» WORK INSTRUCTIONS: Retype all of the data word for word, without pictures.

» MATERIAL FOR THIS EXERCISE:
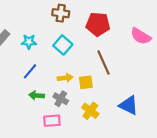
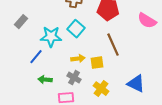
cyan star: (29, 42) -> (51, 37), moved, size x1.5
blue line: (30, 71) -> (36, 57), moved
green arrow: (37, 95) -> (45, 80), moved

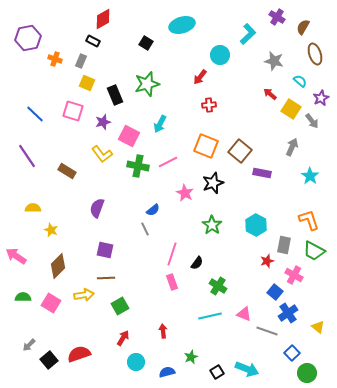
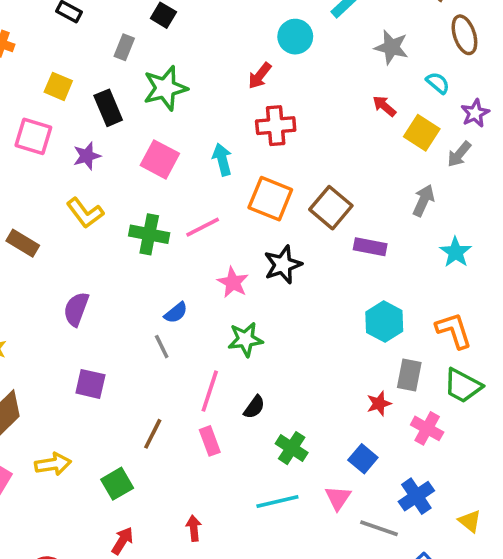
gray rectangle: (81, 61) -> (124, 47), moved
red cross: (209, 105) -> (276, 126), size x1.5
gray arrow: (312, 121) -> (459, 154), turned 77
cyan arrow: (160, 124) -> (222, 159), moved, turned 138
pink square: (129, 136) -> (160, 159), moved
green star: (212, 225) -> (245, 339), moved, turned 30
cyan hexagon: (256, 225) -> (384, 322), moved
brown line: (106, 278) -> (153, 434), moved, turned -60
blue square: (275, 292) -> (363, 459), moved
pink triangle: (244, 314) -> (338, 498), turned 42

» OUTPUT FOR THIS EXERCISE:
cyan star: (29, 42) -> (51, 37), moved, size x1.5
blue line: (30, 71) -> (36, 57), moved
green arrow: (37, 95) -> (45, 80), moved

gray rectangle: (81, 61) -> (124, 47), moved
red cross: (209, 105) -> (276, 126), size x1.5
gray arrow: (312, 121) -> (459, 154), turned 77
cyan arrow: (160, 124) -> (222, 159), moved, turned 138
pink square: (129, 136) -> (160, 159), moved
green star: (212, 225) -> (245, 339), moved, turned 30
cyan hexagon: (256, 225) -> (384, 322), moved
brown line: (106, 278) -> (153, 434), moved, turned -60
blue square: (275, 292) -> (363, 459), moved
pink triangle: (244, 314) -> (338, 498), turned 42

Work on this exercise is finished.